### Goal of the exercise
Restate every record word for word, without the pictures.

================================

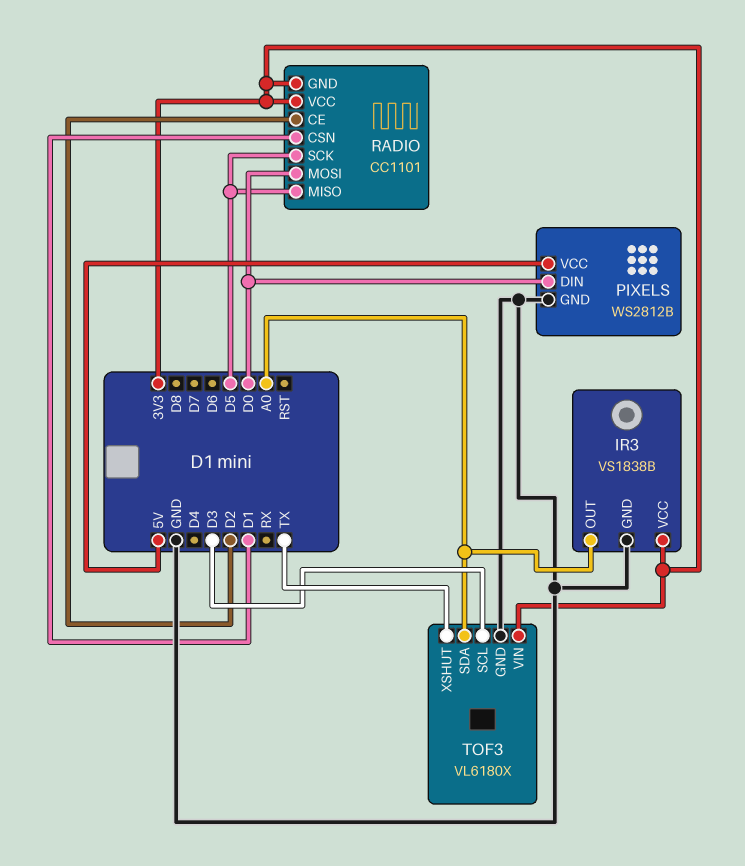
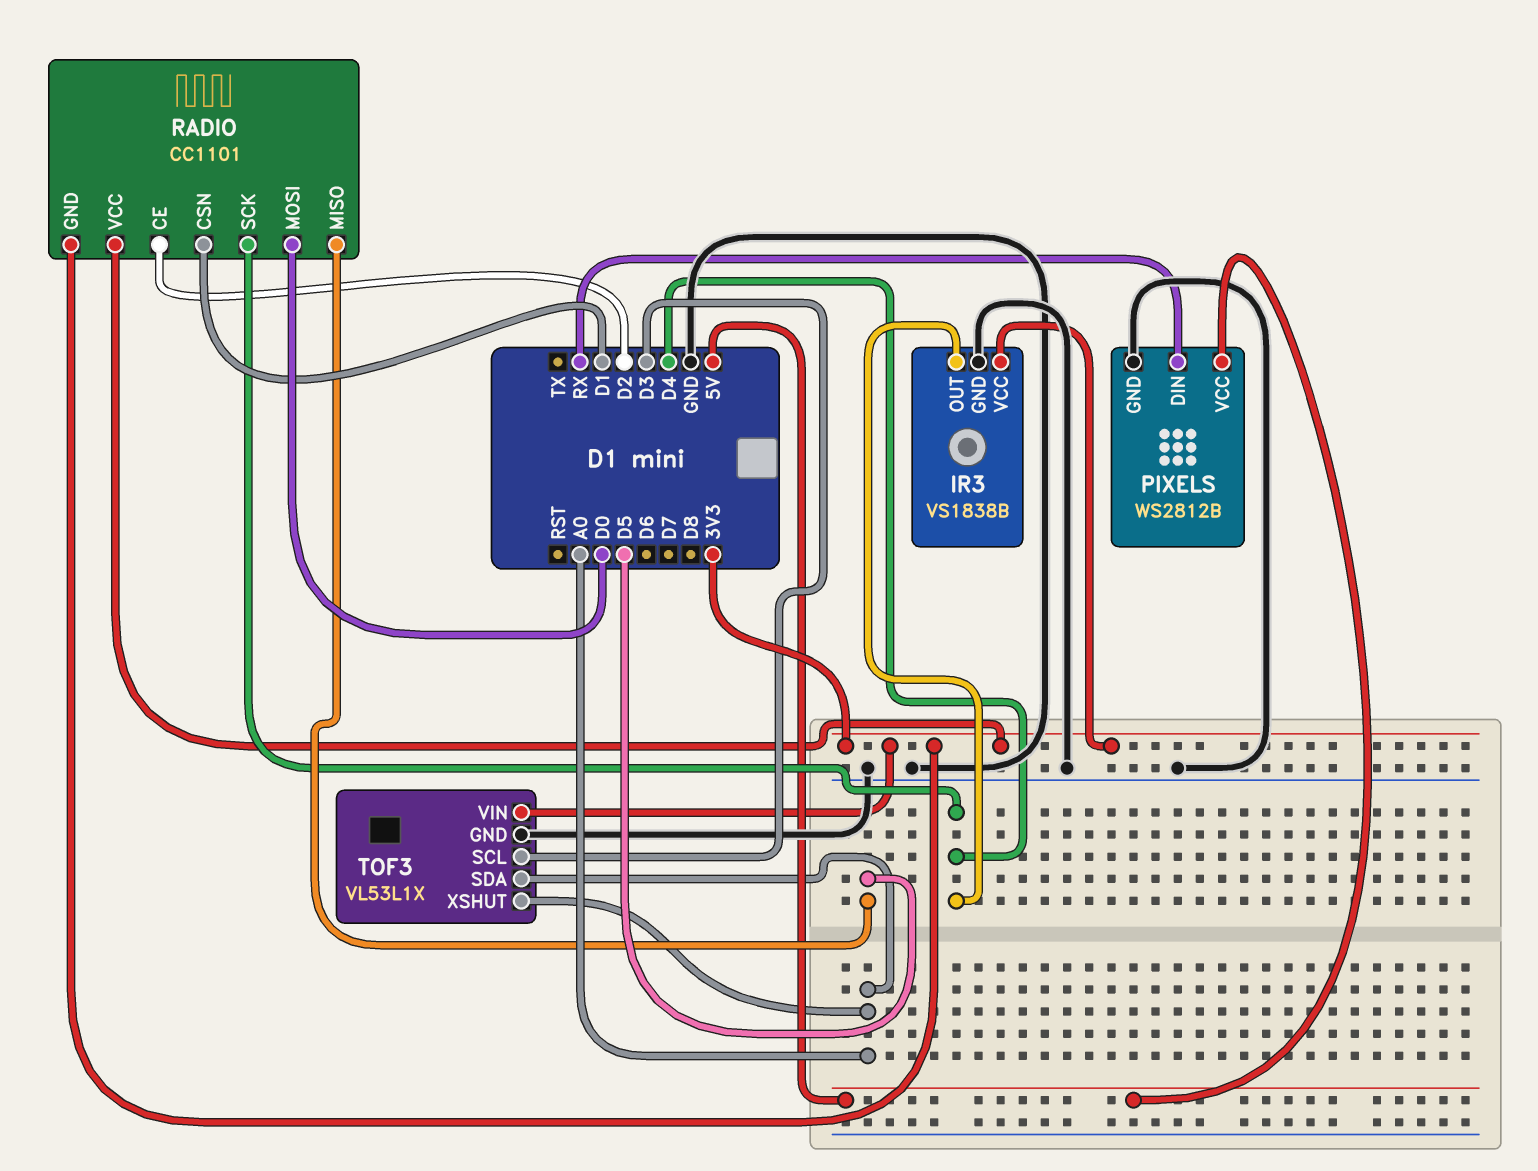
IR3 pin OUT: A0 -> D4
PIXELS pin DIN: D0 -> RX
RADIO pin SCK: D5 -> D4
TOF3: VL6180X -> VL53L1X
TOF3 pin XSHUT: TX -> A0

================================

### Task answer
IR3 pin OUT: A0 -> D4
PIXELS pin DIN: D0 -> RX
RADIO pin SCK: D5 -> D4
TOF3: VL6180X -> VL53L1X
TOF3 pin XSHUT: TX -> A0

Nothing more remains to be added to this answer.